**Exercise goal:** Copy the data that appears below exactly. Drop the pictures.
Segment Start: Supplied data
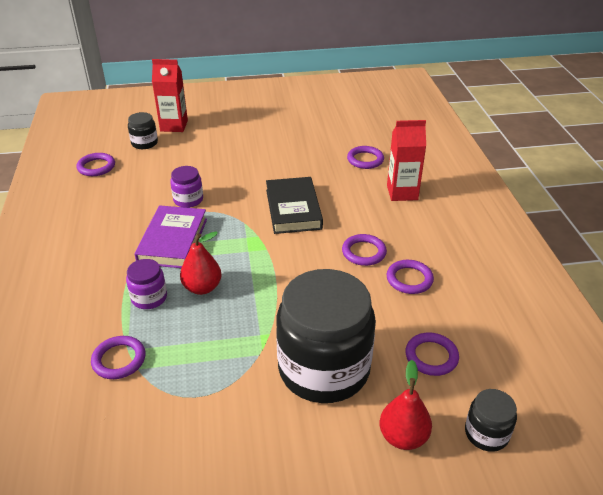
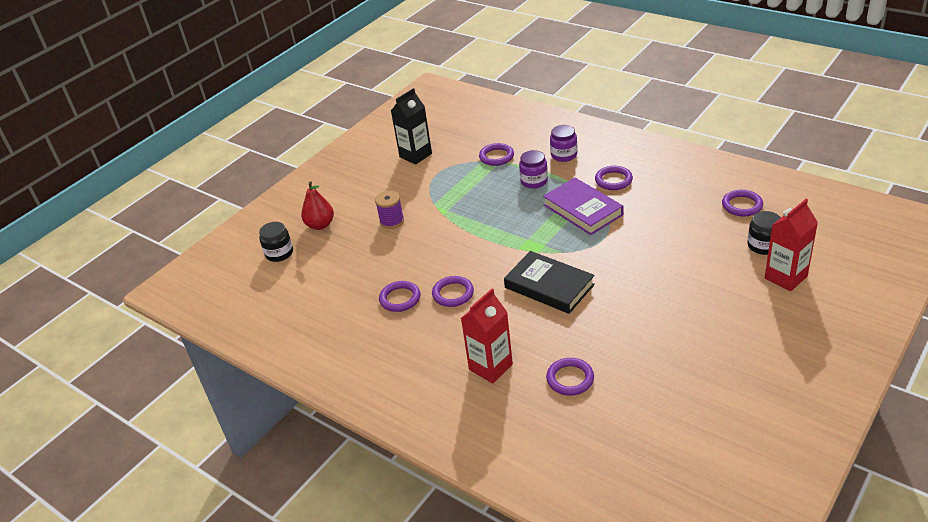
camera: 140 degrees right, 0 degrees up
(173, 454) = (415, 155): none -> black carton
(188, 200) = (630, 236): purple jar -> purple jar (564, 155)
(202, 287) = (516, 204): red pear -> none
(324, 369) = (392, 221): black jar -> purple spool
(431, 356) = (339, 266): purple ring -> purple ring (613, 180)

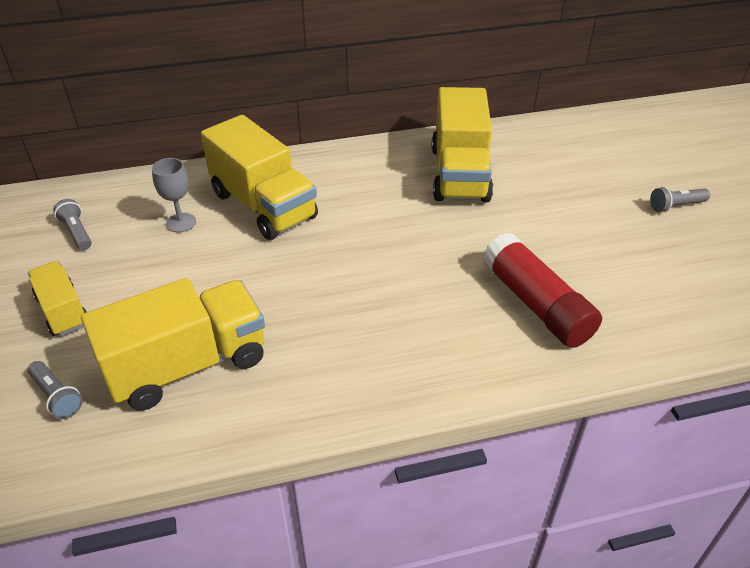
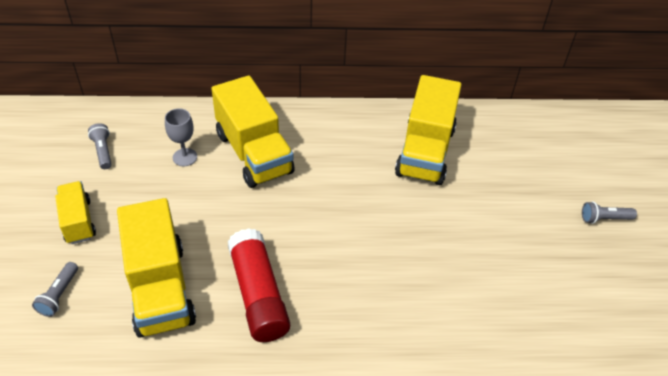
camera: 10 degrees right, 5 degrees up
(57, 397) = (59, 295): grey flashlight -> grey flashlight turned 45 degrees clockwise
(188, 365) = (160, 288): yellow truck -> yellow truck turned 90 degrees clockwise
(536, 304) = (449, 290): red glue stick -> red glue stick (258, 294)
Segment End: Supplied data
**Written response:**
camera: 140 degrees right, 0 degrees up
(173, 454) = (415, 155): none -> black carton
(188, 200) = (630, 236): purple jar -> purple jar (564, 155)
(202, 287) = (516, 204): red pear -> none
(324, 369) = (392, 221): black jar -> purple spool
(431, 356) = (339, 266): purple ring -> purple ring (613, 180)

camera: 10 degrees right, 5 degrees up
(57, 397) = (59, 295): grey flashlight -> grey flashlight turned 45 degrees clockwise
(188, 365) = (160, 288): yellow truck -> yellow truck turned 90 degrees clockwise
(536, 304) = (449, 290): red glue stick -> red glue stick (258, 294)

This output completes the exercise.